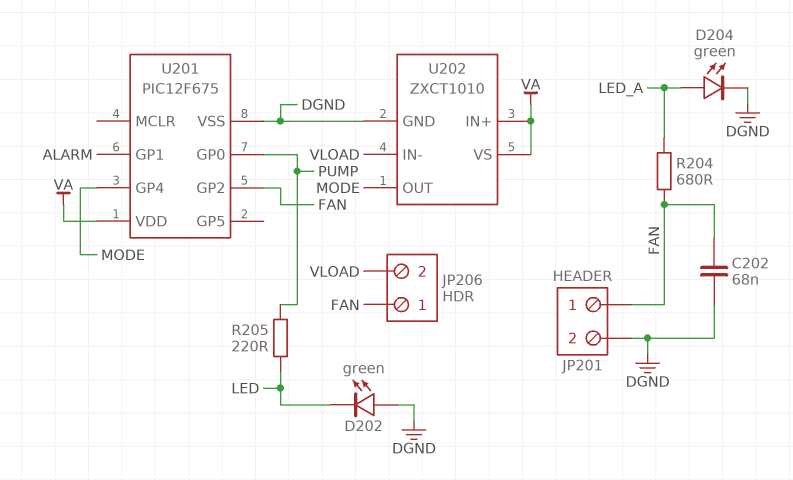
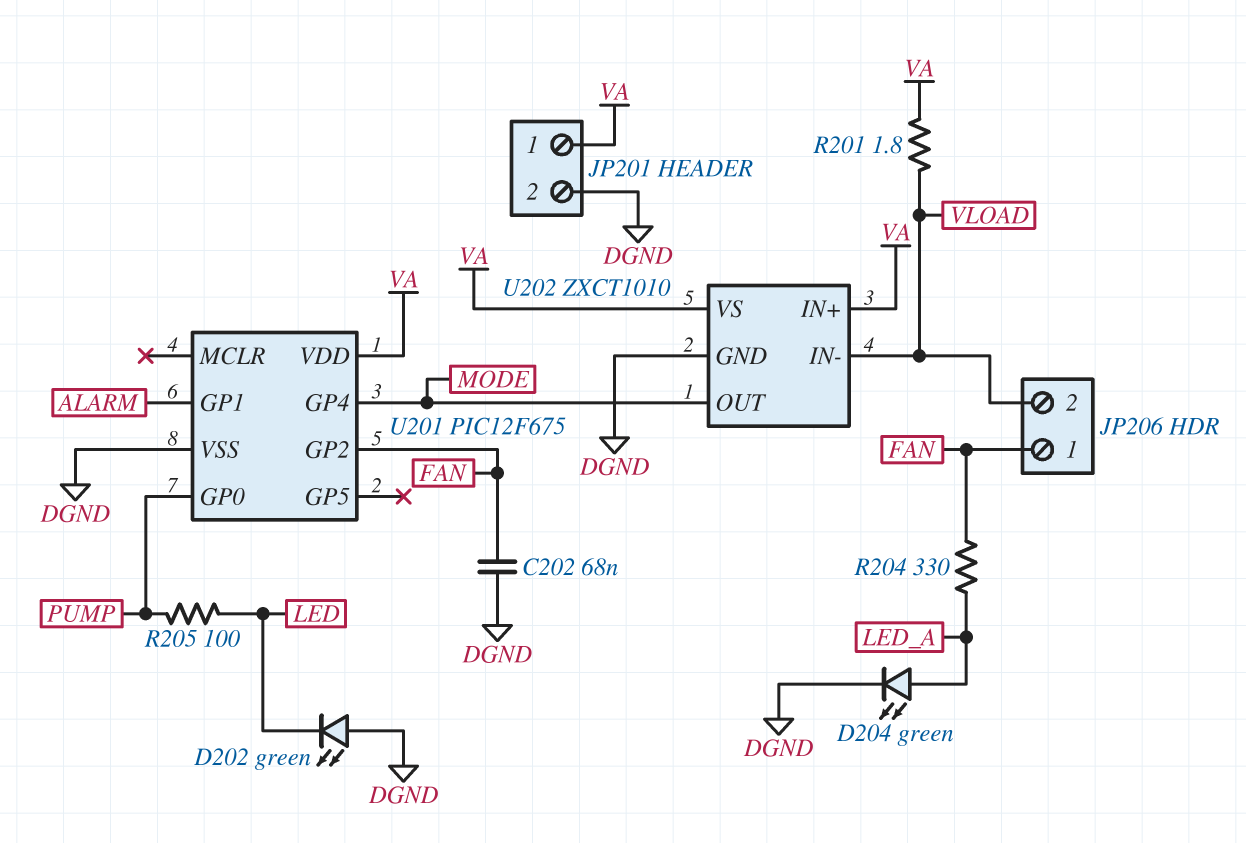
JP201 pin 1: FAN -> VA
R201: none -> 1.8 (VA, VLOAD)
R204: 680 (FAN, LED_A) -> 330 (FAN, LED_A)
R205: 220 (LED, PUMP) -> 100 (LED, PUMP)

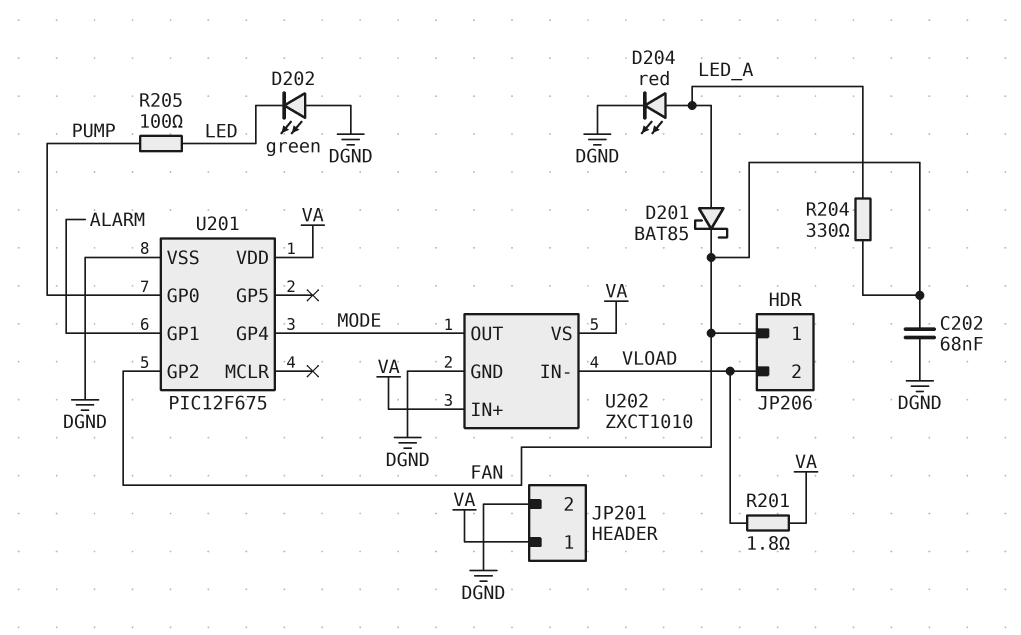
D201: none -> schottky BAT85 (A LED_A, K FAN)
D204: LED green (A LED_A, K DGND) -> LED red (A LED_A, K DGND)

* _Exercise objective_: Leave the pictures out. Extract exactly the lines running from the one with "R201: none -> 1.8 (VA, VLOAD)" through the last entry, both ends included.

* _Answer to the exercise_:
R201: none -> 1.8 (VA, VLOAD)
R204: 680 (FAN, LED_A) -> 330 (FAN, LED_A)
R205: 220 (LED, PUMP) -> 100 (LED, PUMP)

D201: none -> schottky BAT85 (A LED_A, K FAN)
D204: LED green (A LED_A, K DGND) -> LED red (A LED_A, K DGND)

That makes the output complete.